WHAT IS BEING ASKED ▸ Keep the text of the data exactly as it is and omit each picture from the copy.

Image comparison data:
════════════════════

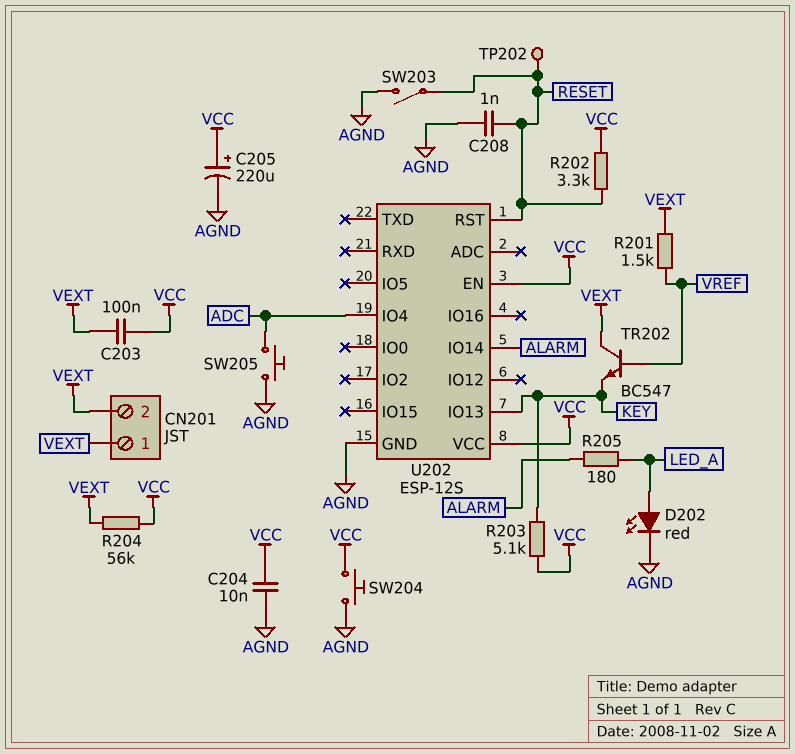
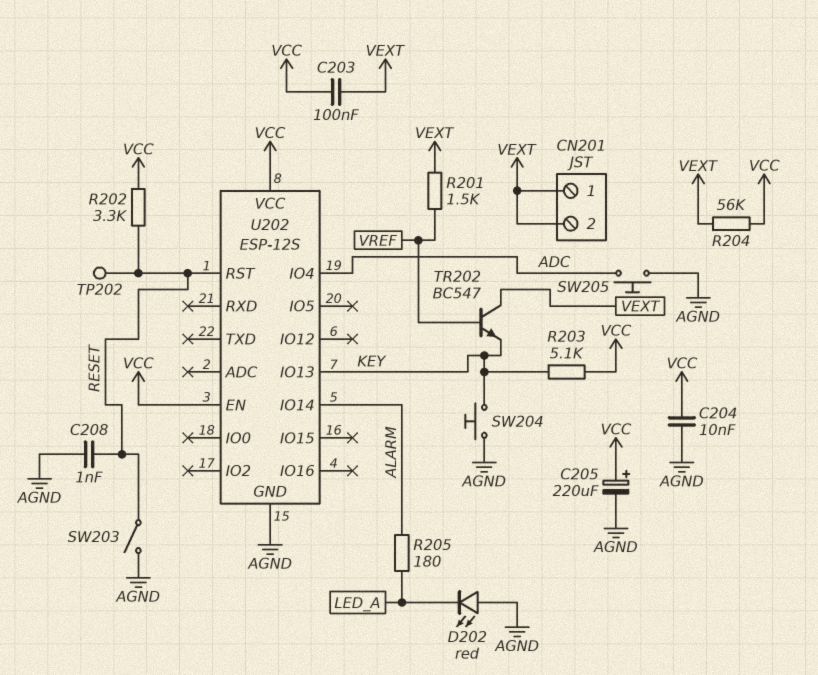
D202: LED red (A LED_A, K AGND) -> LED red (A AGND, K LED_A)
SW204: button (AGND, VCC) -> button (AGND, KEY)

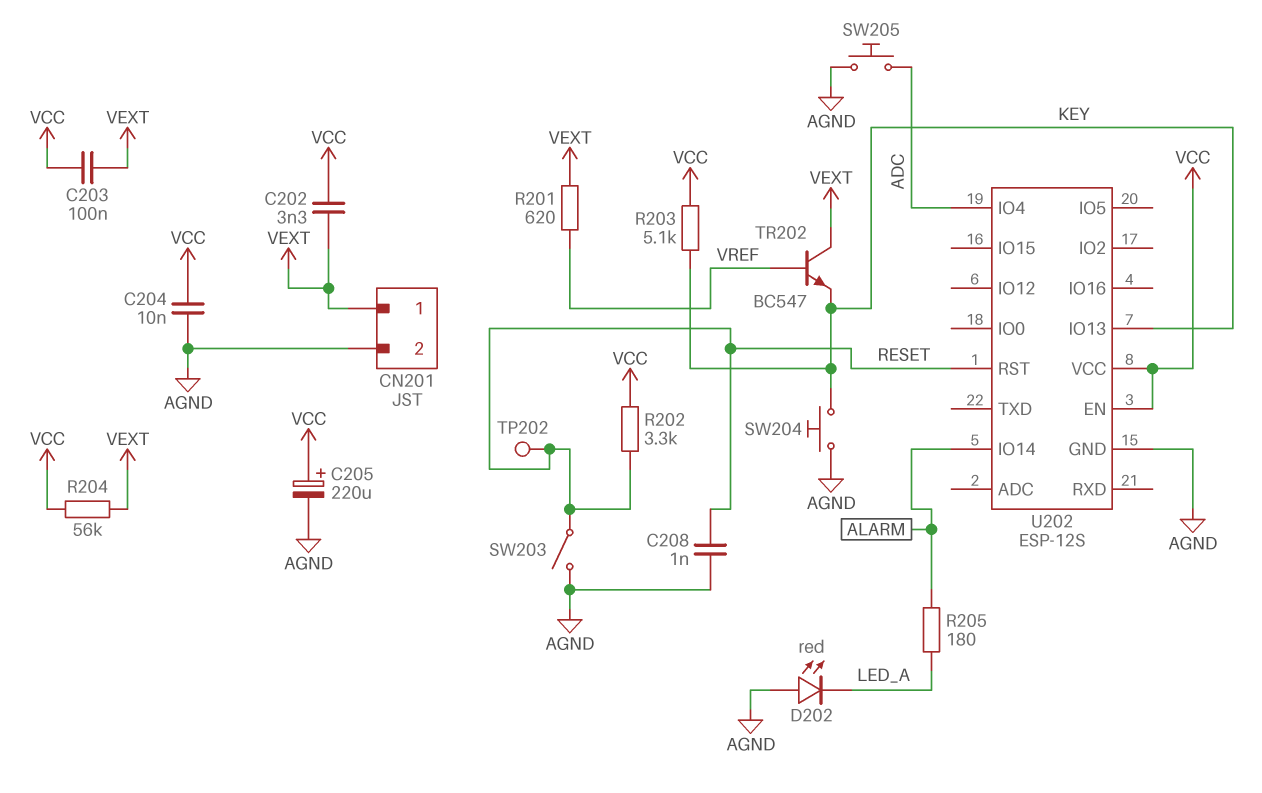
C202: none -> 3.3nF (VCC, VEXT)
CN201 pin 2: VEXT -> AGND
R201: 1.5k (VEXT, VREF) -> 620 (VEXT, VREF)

════════════════════

TASK RESPONSE ▸
D202: LED red (A LED_A, K AGND) -> LED red (A AGND, K LED_A)
SW204: button (AGND, VCC) -> button (AGND, KEY)

C202: none -> 3.3nF (VCC, VEXT)
CN201 pin 2: VEXT -> AGND
R201: 1.5k (VEXT, VREF) -> 620 (VEXT, VREF)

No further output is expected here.